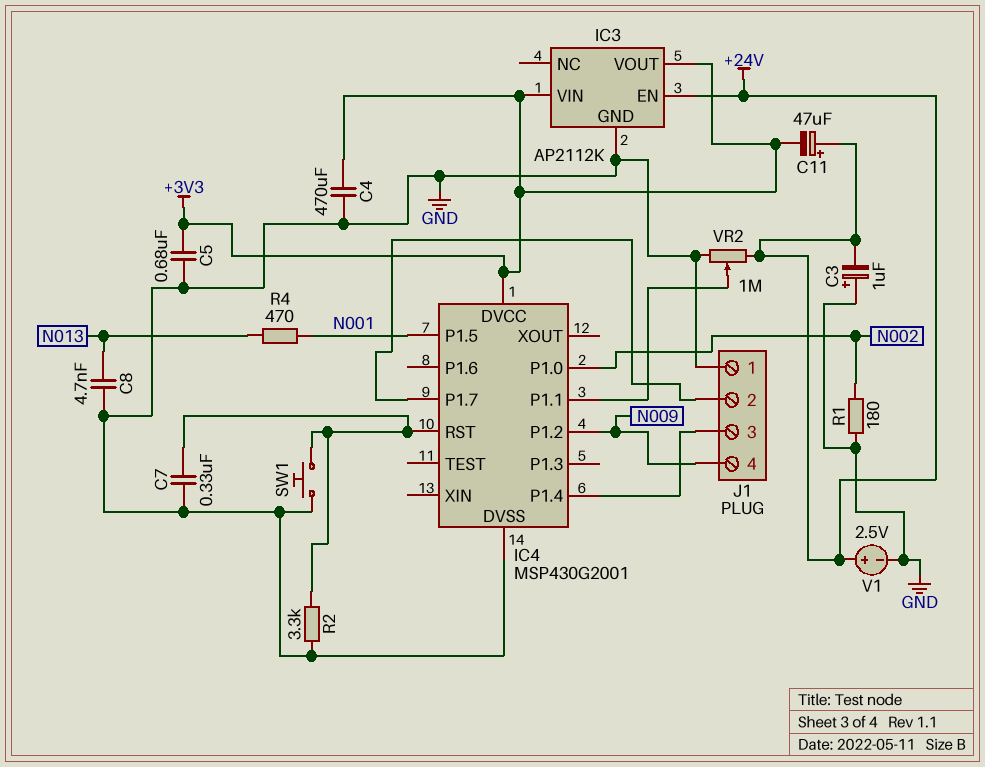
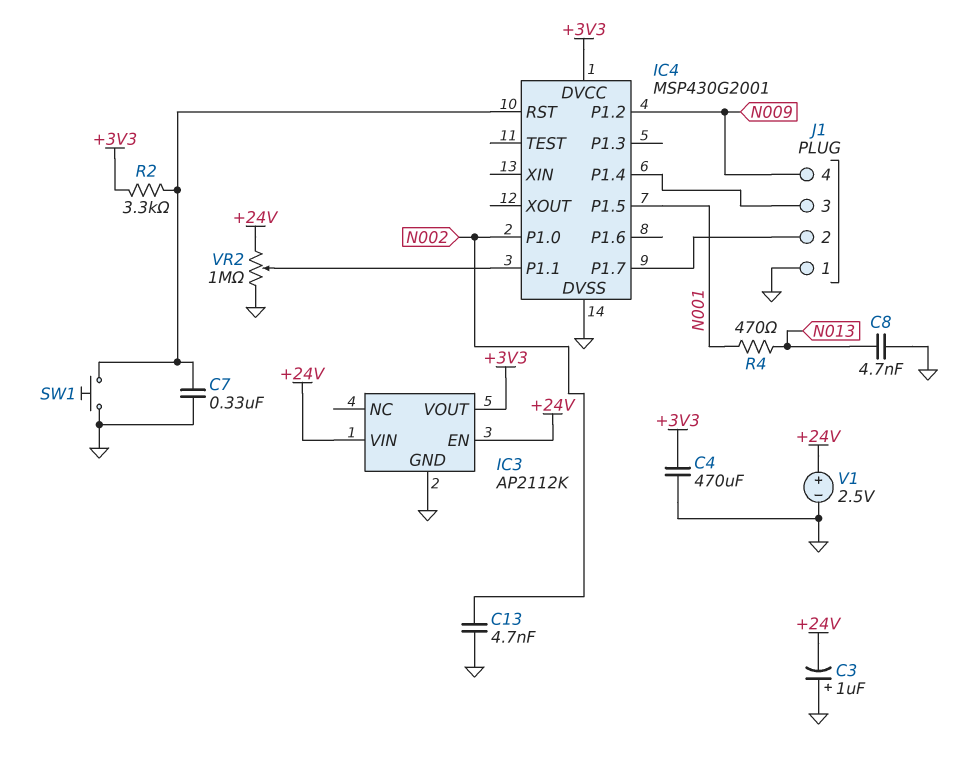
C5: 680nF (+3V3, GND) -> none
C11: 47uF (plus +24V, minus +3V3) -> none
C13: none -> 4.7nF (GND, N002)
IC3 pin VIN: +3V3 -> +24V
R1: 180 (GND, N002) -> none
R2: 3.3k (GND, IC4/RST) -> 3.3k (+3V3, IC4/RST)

**Required action**
An exact copy of every line from the one containing "C11: 47uF (plus +24V, minus +3V3) -> none" through the last line of the entries is required; please add nothing.

**Task response**
C11: 47uF (plus +24V, minus +3V3) -> none
C13: none -> 4.7nF (GND, N002)
IC3 pin VIN: +3V3 -> +24V
R1: 180 (GND, N002) -> none
R2: 3.3k (GND, IC4/RST) -> 3.3k (+3V3, IC4/RST)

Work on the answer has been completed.